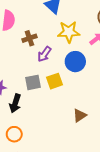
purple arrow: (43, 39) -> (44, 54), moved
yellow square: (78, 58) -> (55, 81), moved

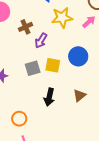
blue circle: (75, 62) -> (78, 56), moved
yellow square: (55, 81) -> (53, 65), turned 35
black arrow: (15, 103) -> (49, 97), moved

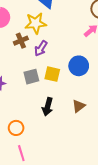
yellow star: (62, 18) -> (36, 23), moved
brown cross: (26, 27) -> (21, 41), moved

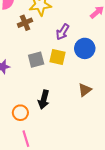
purple arrow: (41, 48) -> (63, 32), moved
black arrow: (48, 107) -> (44, 100), moved

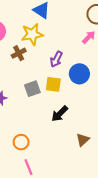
brown triangle: (85, 90) -> (83, 140), moved
black arrow: (44, 100) -> (60, 114), moved, turned 36

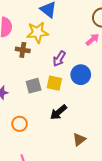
brown cross: (19, 53) -> (23, 50), turned 32
orange circle: (21, 142) -> (20, 124), moved

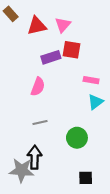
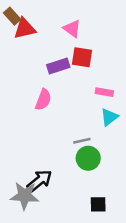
pink triangle: (63, 25) -> (72, 29), turned -35
red triangle: (37, 26) -> (25, 29), moved
gray line: (40, 123) -> (82, 141), moved
black arrow: (35, 157) -> (40, 181), turned 50

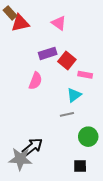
red square: (82, 57) -> (67, 61), moved, turned 30
cyan triangle: (109, 117) -> (74, 95), moved
green circle: (88, 158) -> (88, 137), moved

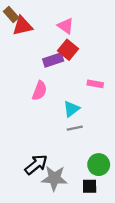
red square: (67, 61) -> (68, 50), moved
cyan triangle: (74, 95) -> (71, 109), moved
green circle: (88, 137) -> (99, 165), moved
gray star: (20, 159) -> (54, 178), moved

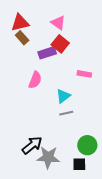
brown rectangle: (11, 14) -> (22, 38), moved

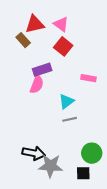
red triangle: (20, 23) -> (35, 24), moved
purple rectangle: (47, 53) -> (42, 70), moved
black arrow: (32, 145) -> (34, 153), turned 50

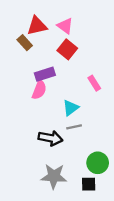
pink rectangle: (89, 78) -> (94, 83), turned 48
black arrow: (34, 153) -> (50, 138), moved

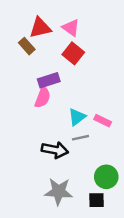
pink rectangle: (94, 83) -> (103, 121), moved, turned -32

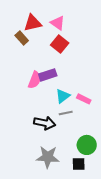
purple rectangle: (49, 80) -> (48, 75), moved

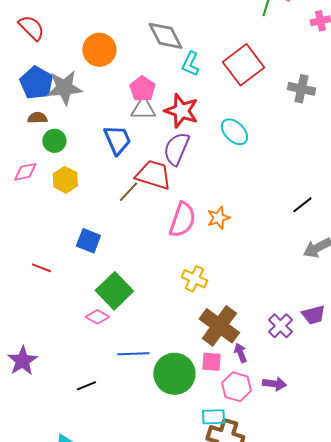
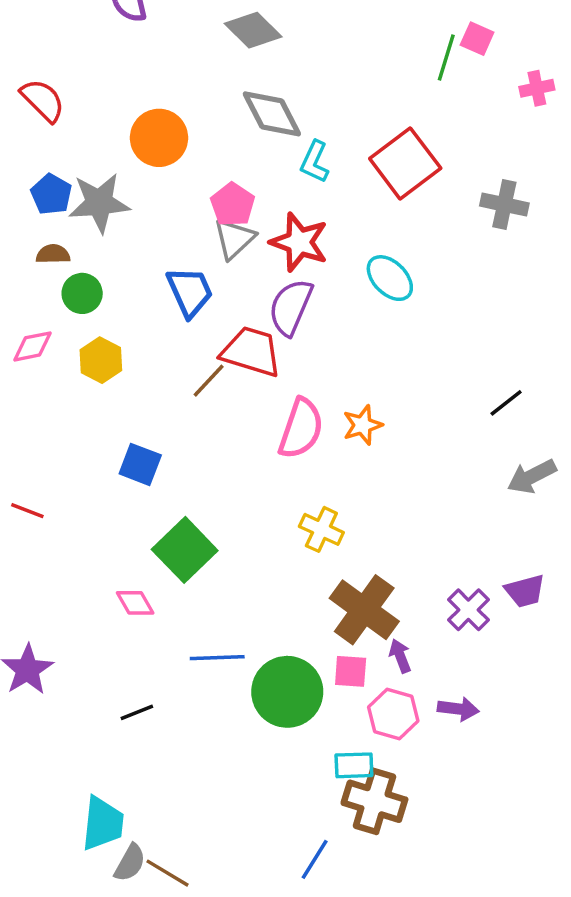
blue pentagon: (36, 83) -> (51, 194), size x0.7
gray triangle: (143, 109) -> (234, 239), turned -44
red line: (41, 268) -> (27, 511), moved
pink diamond: (97, 317) -> (135, 603), moved, turned 30

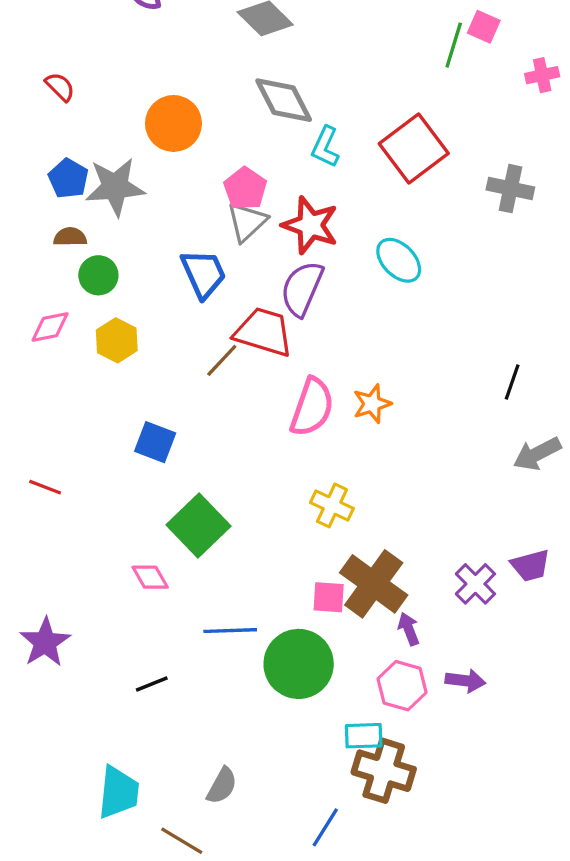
red semicircle: (43, 100) -> (60, 87), size x0.7
black line: (506, 403) -> (512, 382), turned -33
pink square: (351, 671) -> (329, 597), moved
gray semicircle: (130, 863) -> (222, 786), moved

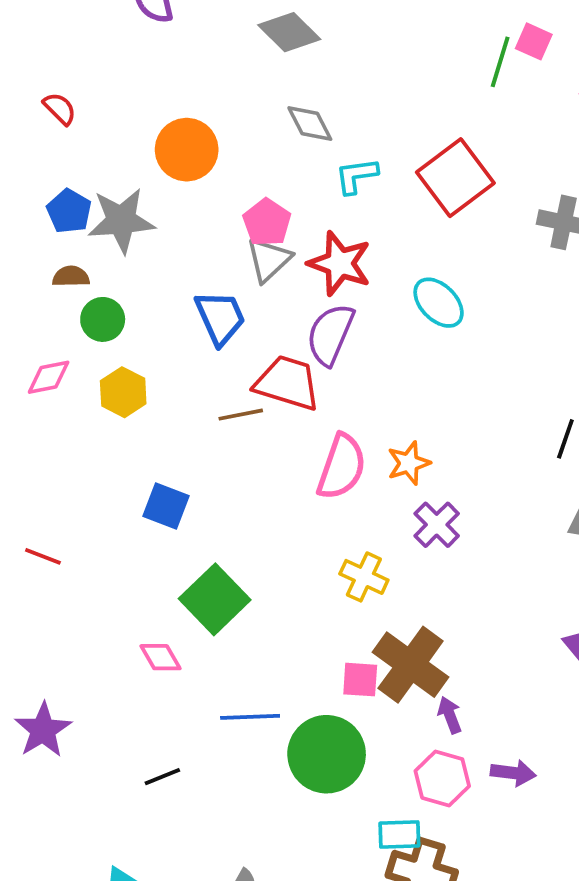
gray diamond: (284, 100) -> (310, 124), size x0.7
cyan L-shape: (325, 147) -> (356, 176), turned 57
brown line: (222, 360) -> (241, 415), turned 36
purple cross: (475, 584) -> (437, 525), moved

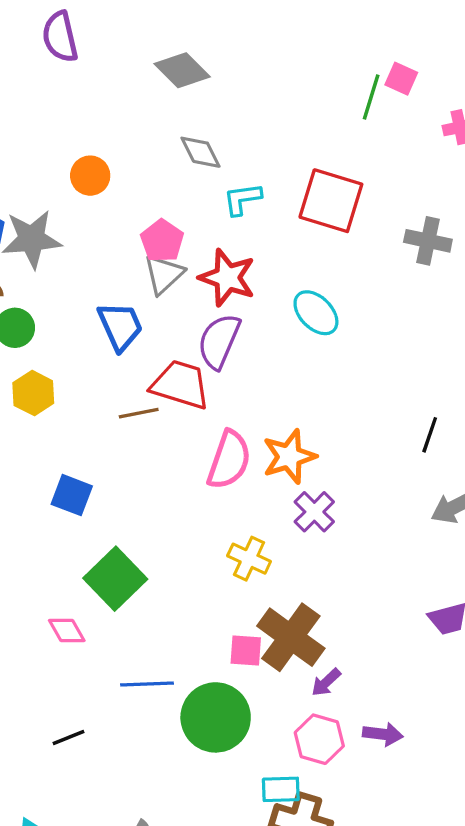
orange circle: (187, 150) -> (90, 176), size x0.7
red square: (455, 178) -> (331, 201), turned -36
orange star: (409, 463) -> (289, 457), size x1.4
purple arrow: (450, 715) -> (326, 682), turned -112

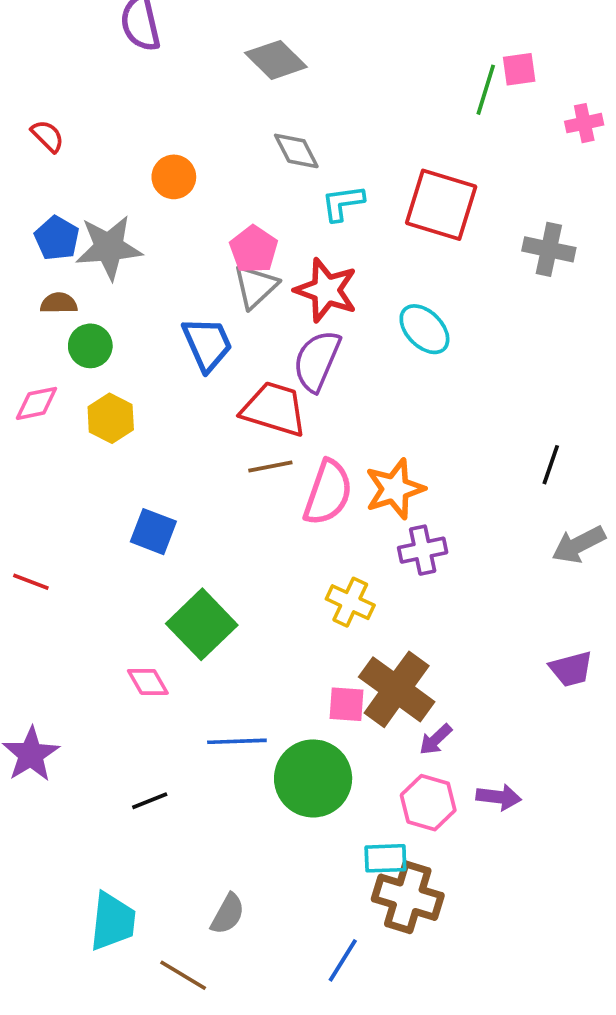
pink square: (401, 79) -> (519, 69), turned -32
brown line: (139, 413) -> (270, 467), moved
purple cross: (314, 512) -> (423, 550), turned 33

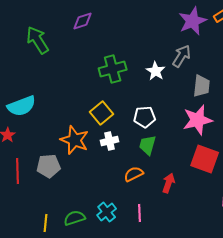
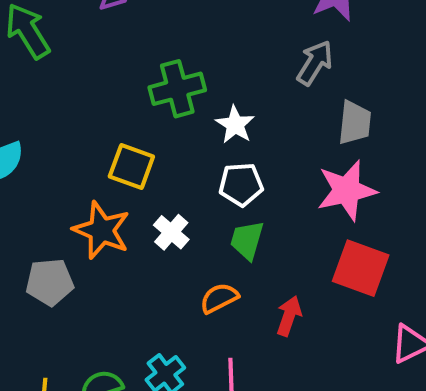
white star: (156, 71) -> (235, 125), moved
yellow square: (102, 113) -> (131, 166), moved, turned -30
white cross: (110, 141) -> (171, 232), turned -36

+-------+

▶ Problem: Please reproduce the listing exactly from its opening line through the line that contains "black arrow: (48, 107) -> (44, 100), moved", both included, with all pictures omitted.

▶ Written answer:
purple arrow: (43, 39) -> (44, 54), moved
yellow square: (78, 58) -> (55, 81), moved

blue circle: (75, 62) -> (78, 56), moved
yellow square: (55, 81) -> (53, 65), turned 35
black arrow: (15, 103) -> (49, 97), moved

yellow star: (62, 18) -> (36, 23), moved
brown cross: (26, 27) -> (21, 41), moved

purple arrow: (41, 48) -> (63, 32), moved
black arrow: (48, 107) -> (44, 100), moved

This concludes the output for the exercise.